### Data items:
· · · ·
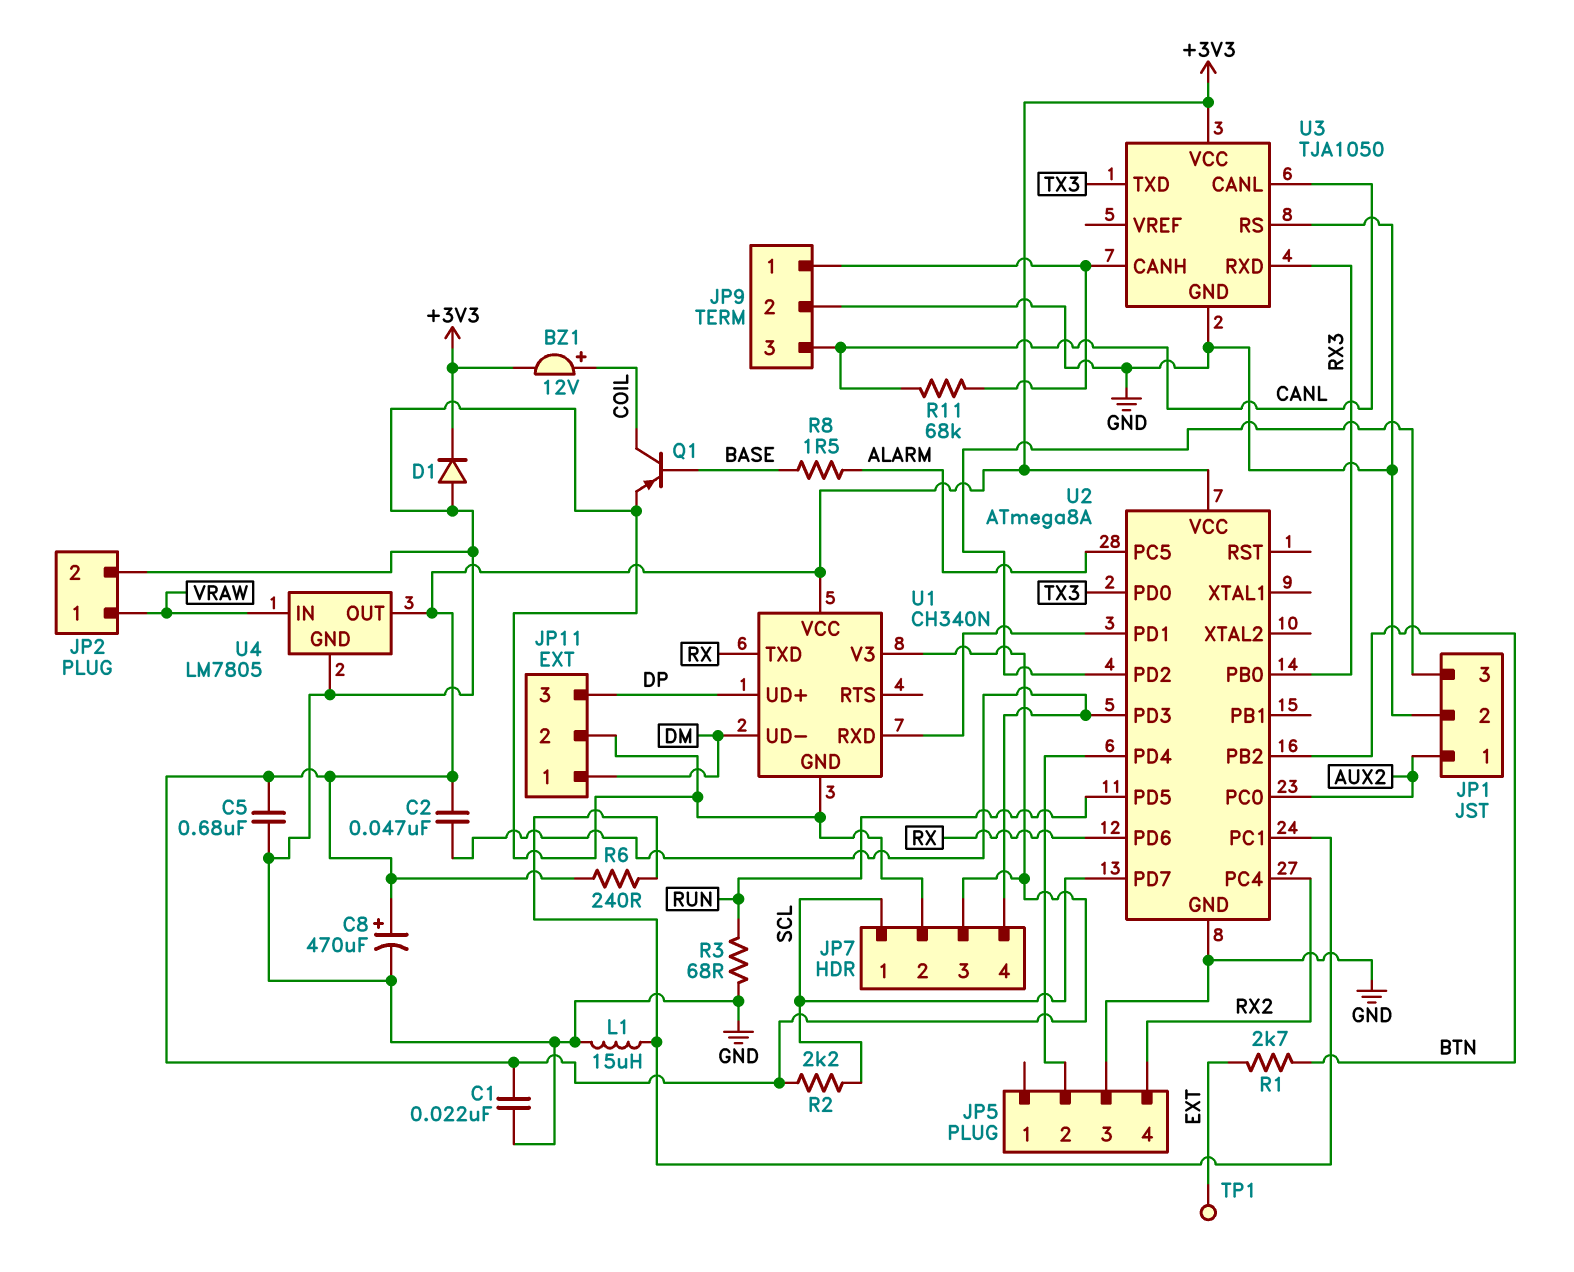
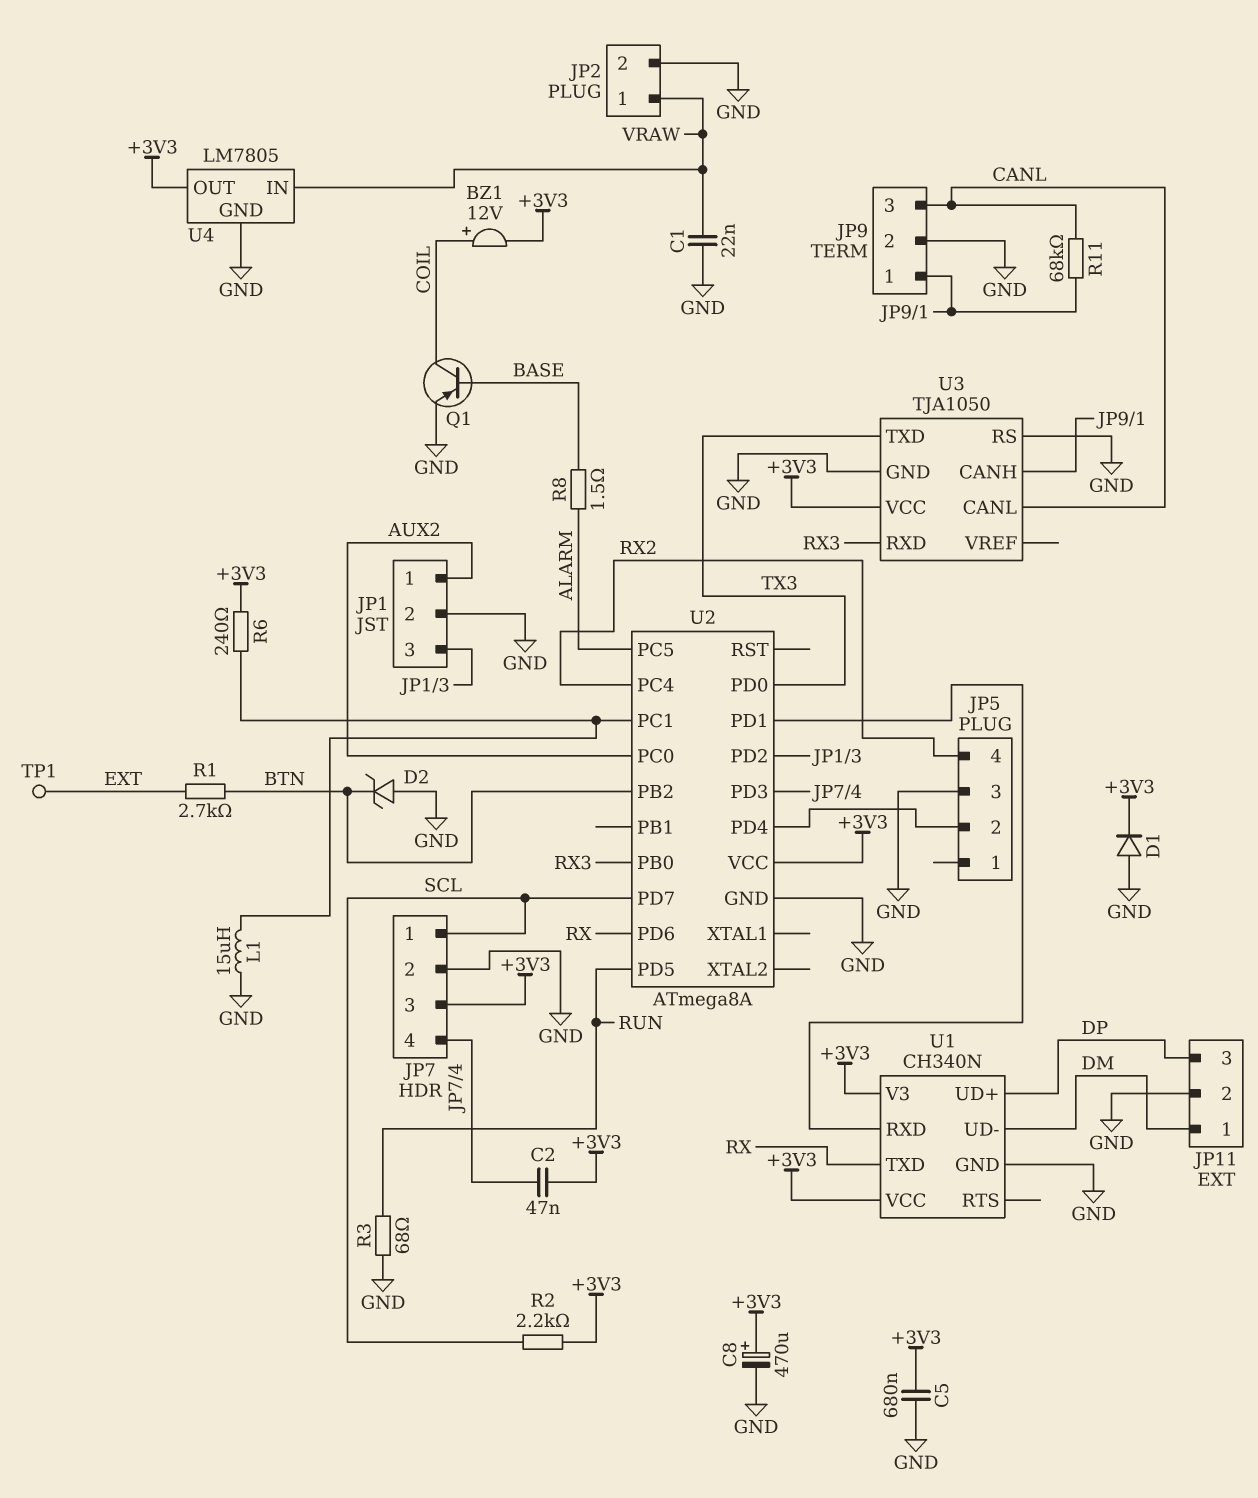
C1: 22nF (+3V3, GND) -> 22nF (GND, VRAW)
D2: none -> zener (A GND, K BTN)

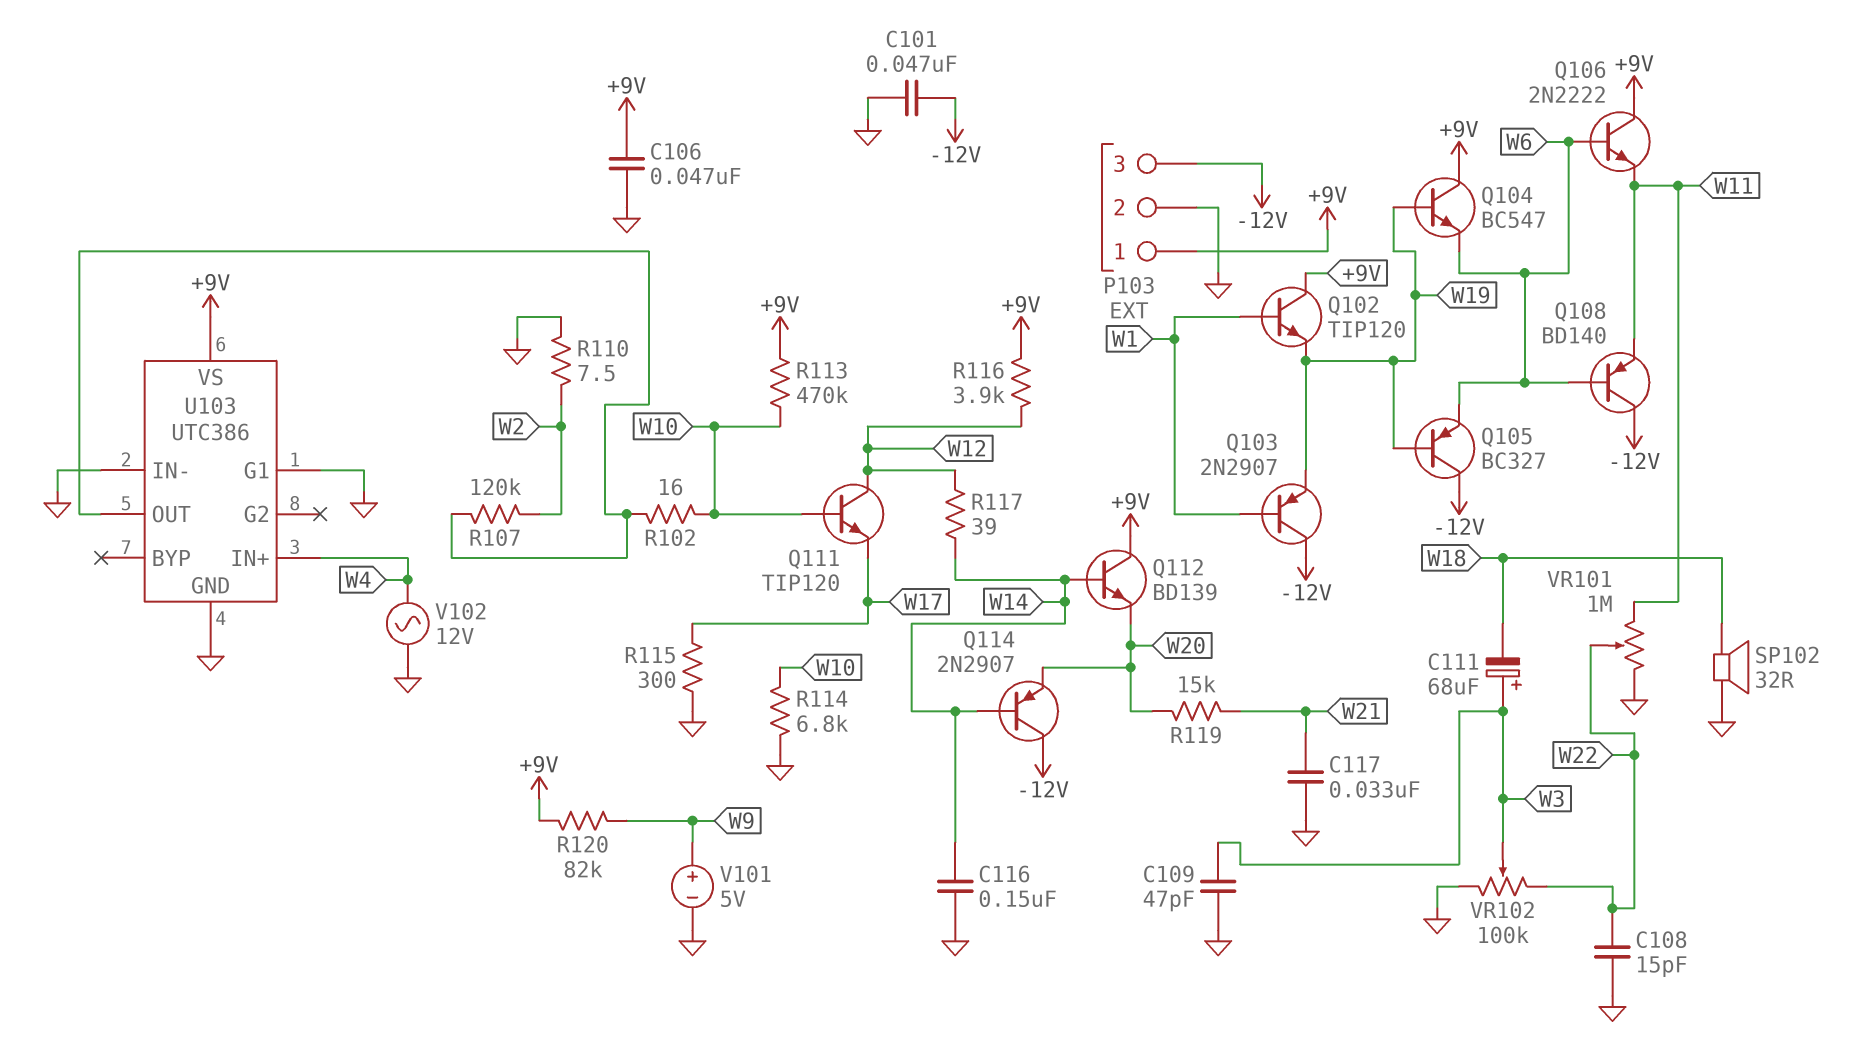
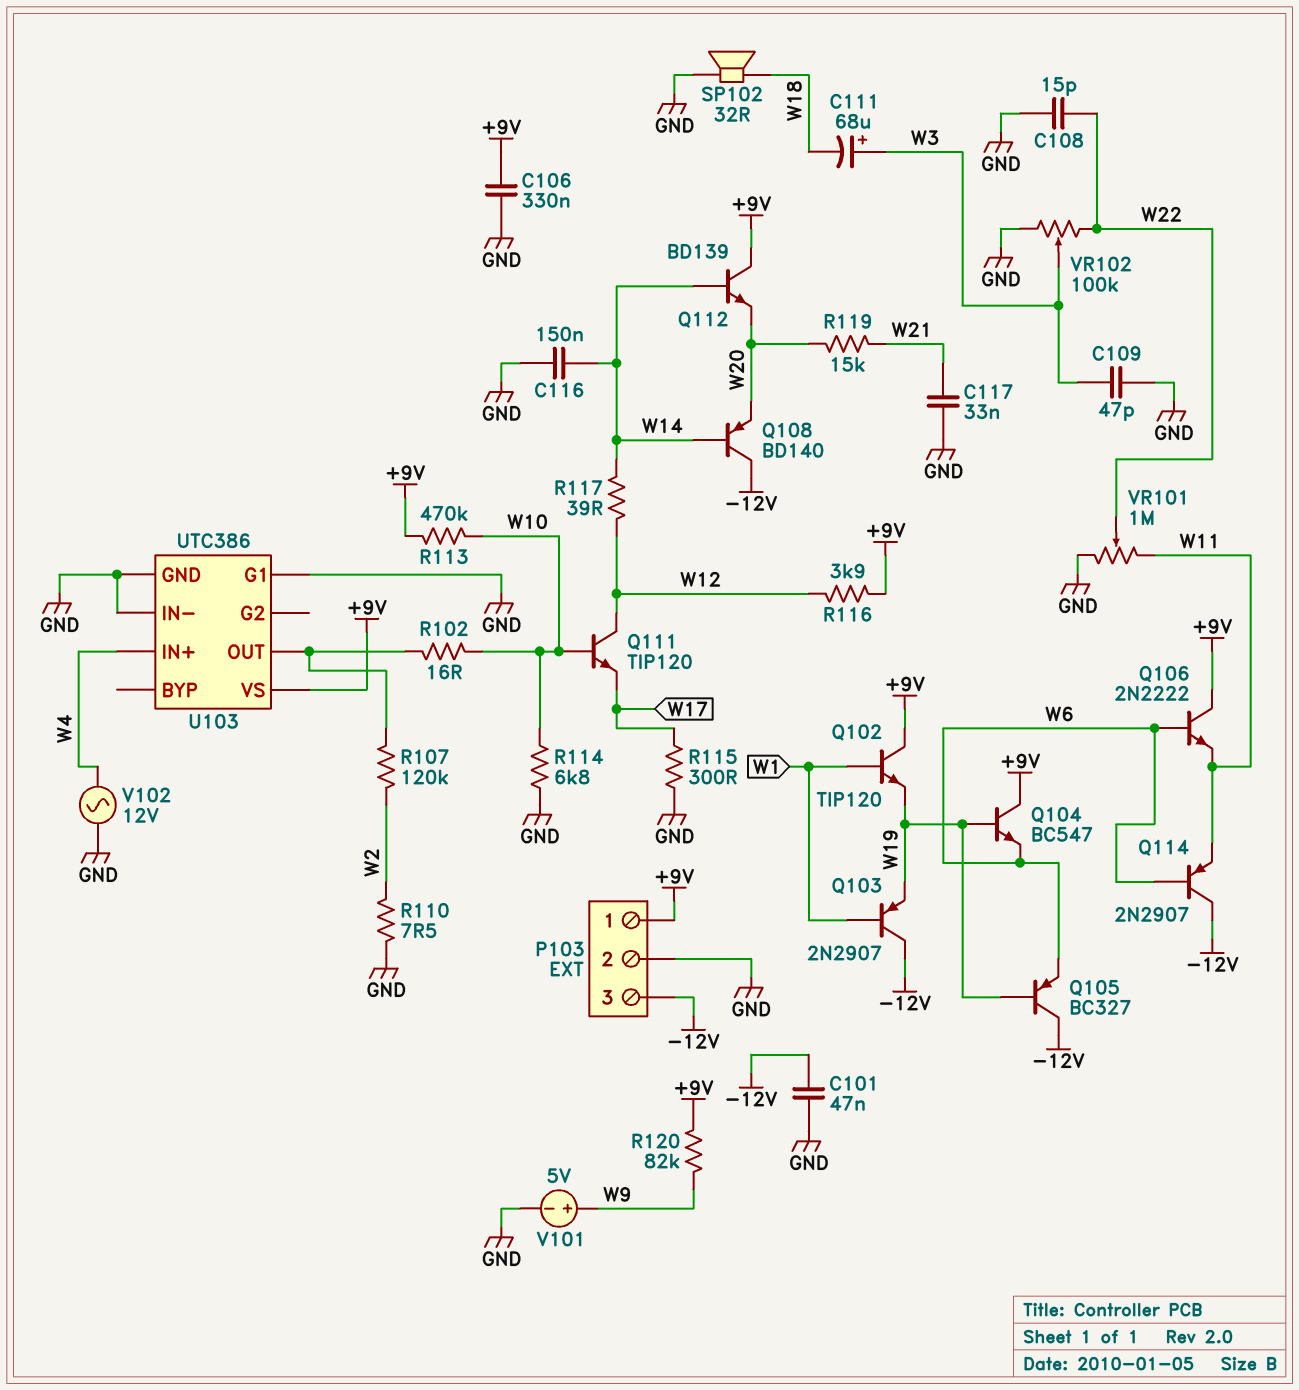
C106: 47nF (+9V, GND) -> 330nF (+9V, GND)
Q108: PNP BD140 (B W6, C -12V, E W11) -> PNP BD140 (B W14, C -12V, E W20)
Q114: PNP 2N2907 (B W14, C -12V, E W20) -> PNP 2N2907 (B W6, C -12V, E W11)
· · · ·
### WORK ORDER:
Output all of the entries verbatim, leaving out any images.

### REPLY TO THE EXERCISE:
C1: 22nF (+3V3, GND) -> 22nF (GND, VRAW)
D2: none -> zener (A GND, K BTN)

C106: 47nF (+9V, GND) -> 330nF (+9V, GND)
Q108: PNP BD140 (B W6, C -12V, E W11) -> PNP BD140 (B W14, C -12V, E W20)
Q114: PNP 2N2907 (B W14, C -12V, E W20) -> PNP 2N2907 (B W6, C -12V, E W11)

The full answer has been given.